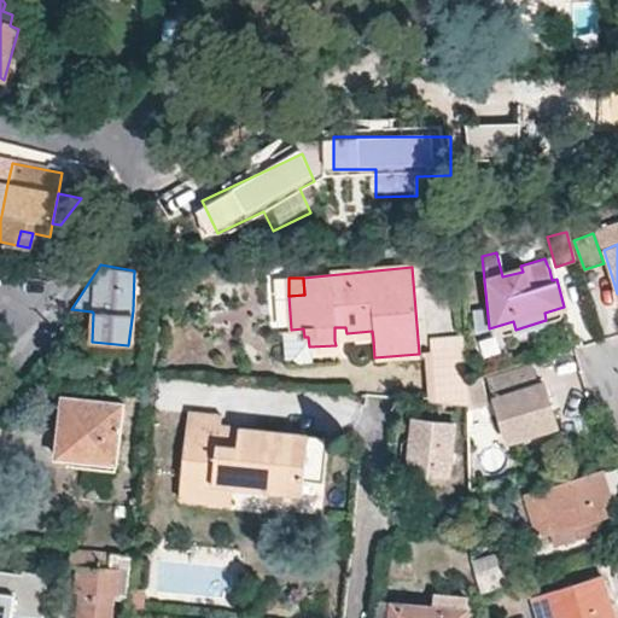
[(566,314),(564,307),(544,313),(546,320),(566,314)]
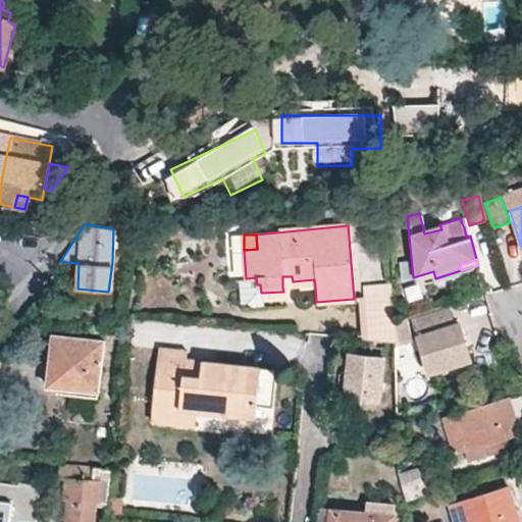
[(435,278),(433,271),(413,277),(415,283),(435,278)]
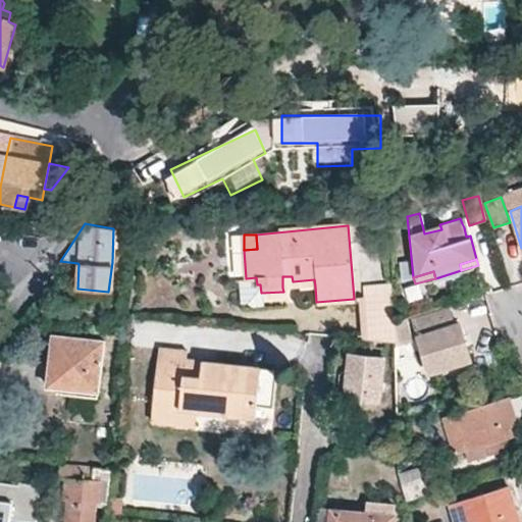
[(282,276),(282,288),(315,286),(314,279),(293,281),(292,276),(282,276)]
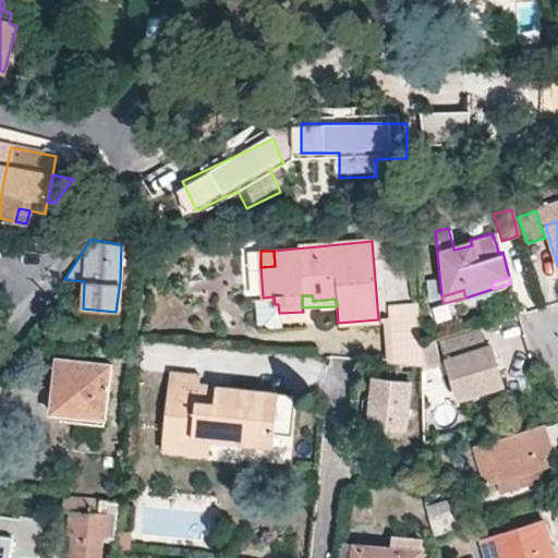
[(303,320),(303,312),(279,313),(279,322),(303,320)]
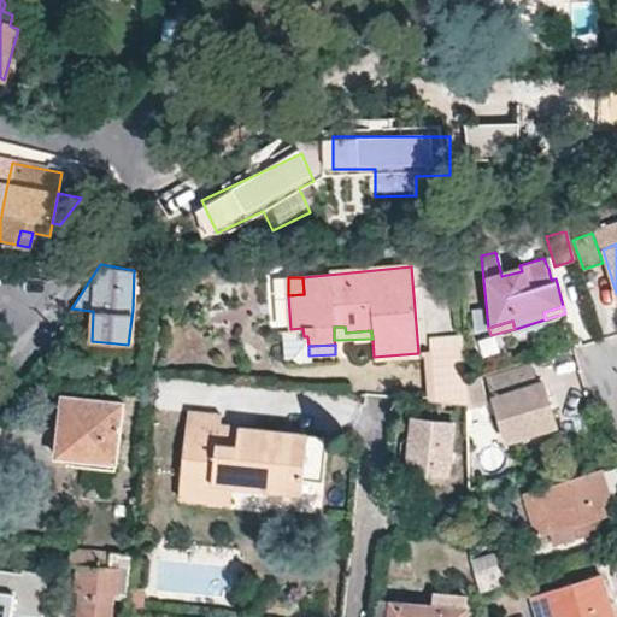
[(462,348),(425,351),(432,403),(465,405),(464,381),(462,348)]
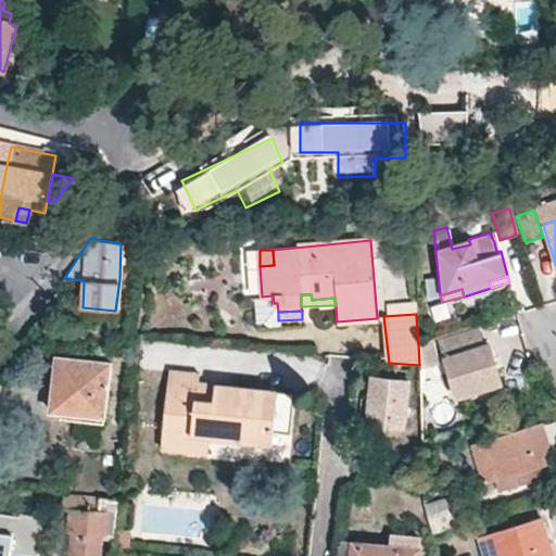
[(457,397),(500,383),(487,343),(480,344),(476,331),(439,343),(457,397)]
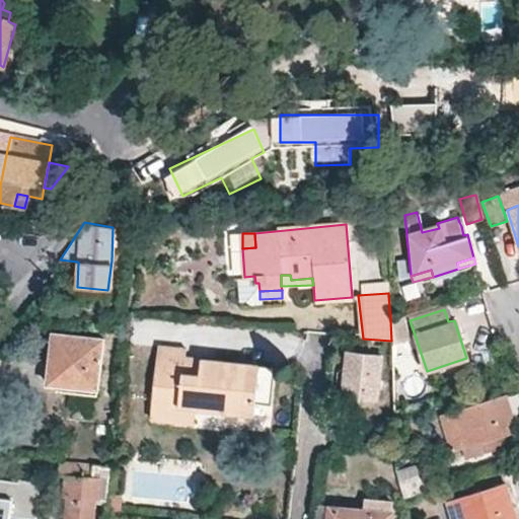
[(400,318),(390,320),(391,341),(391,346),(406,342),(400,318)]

◆ ◆ ◆ ◆

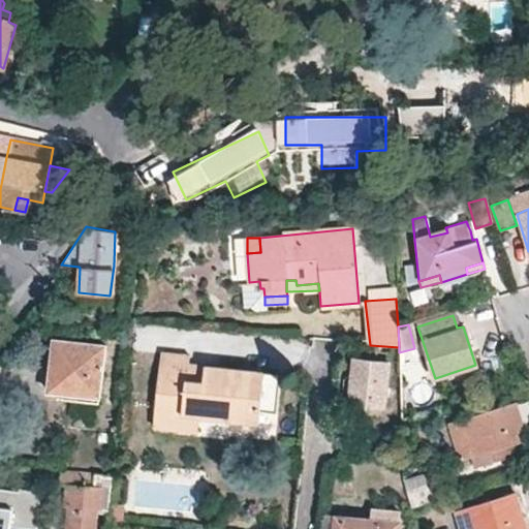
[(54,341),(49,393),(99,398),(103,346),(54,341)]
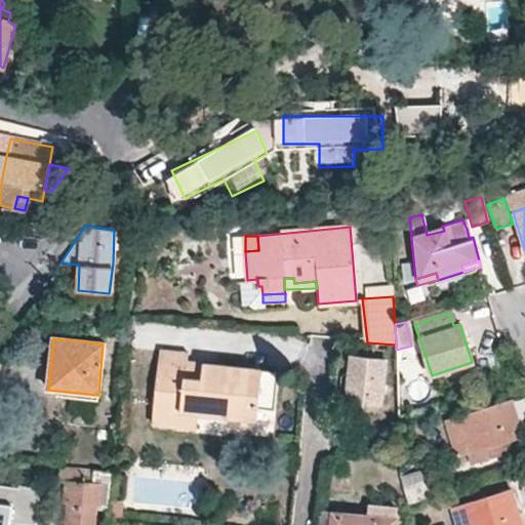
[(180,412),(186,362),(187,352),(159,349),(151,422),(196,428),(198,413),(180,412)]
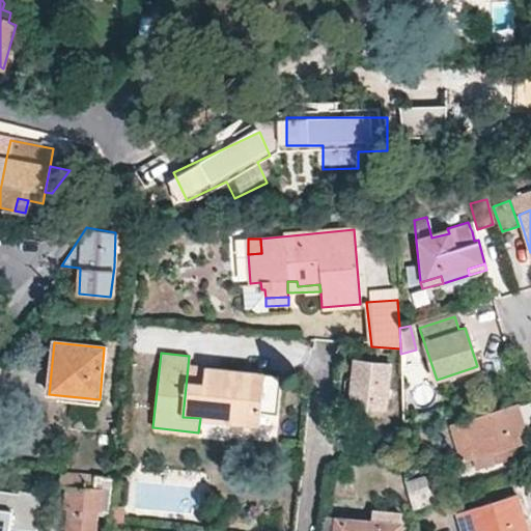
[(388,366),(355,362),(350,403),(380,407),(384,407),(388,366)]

◆ ◆ ◆ ◆

Problem »
The answer is the lines above from the one with "[(566,314),(564,307),(544,313),(546,320),(566,314)]" to the one with "[(400,318),(390,320),(391,341),(391,346),(406,342),(400,318)]", set down exactly, with no pictures.

Output for this exercise »
[(566,314),(564,307),(544,313),(546,320),(566,314)]
[(435,278),(433,271),(413,277),(415,283),(435,278)]
[(282,276),(282,288),(315,286),(314,279),(293,281),(292,276),(282,276)]
[(303,320),(303,312),(279,313),(279,322),(303,320)]
[(462,348),(425,351),(432,403),(465,405),(464,381),(462,348)]
[(457,397),(500,383),(487,343),(480,344),(476,331),(439,343),(457,397)]
[(400,318),(390,320),(391,341),(391,346),(406,342),(400,318)]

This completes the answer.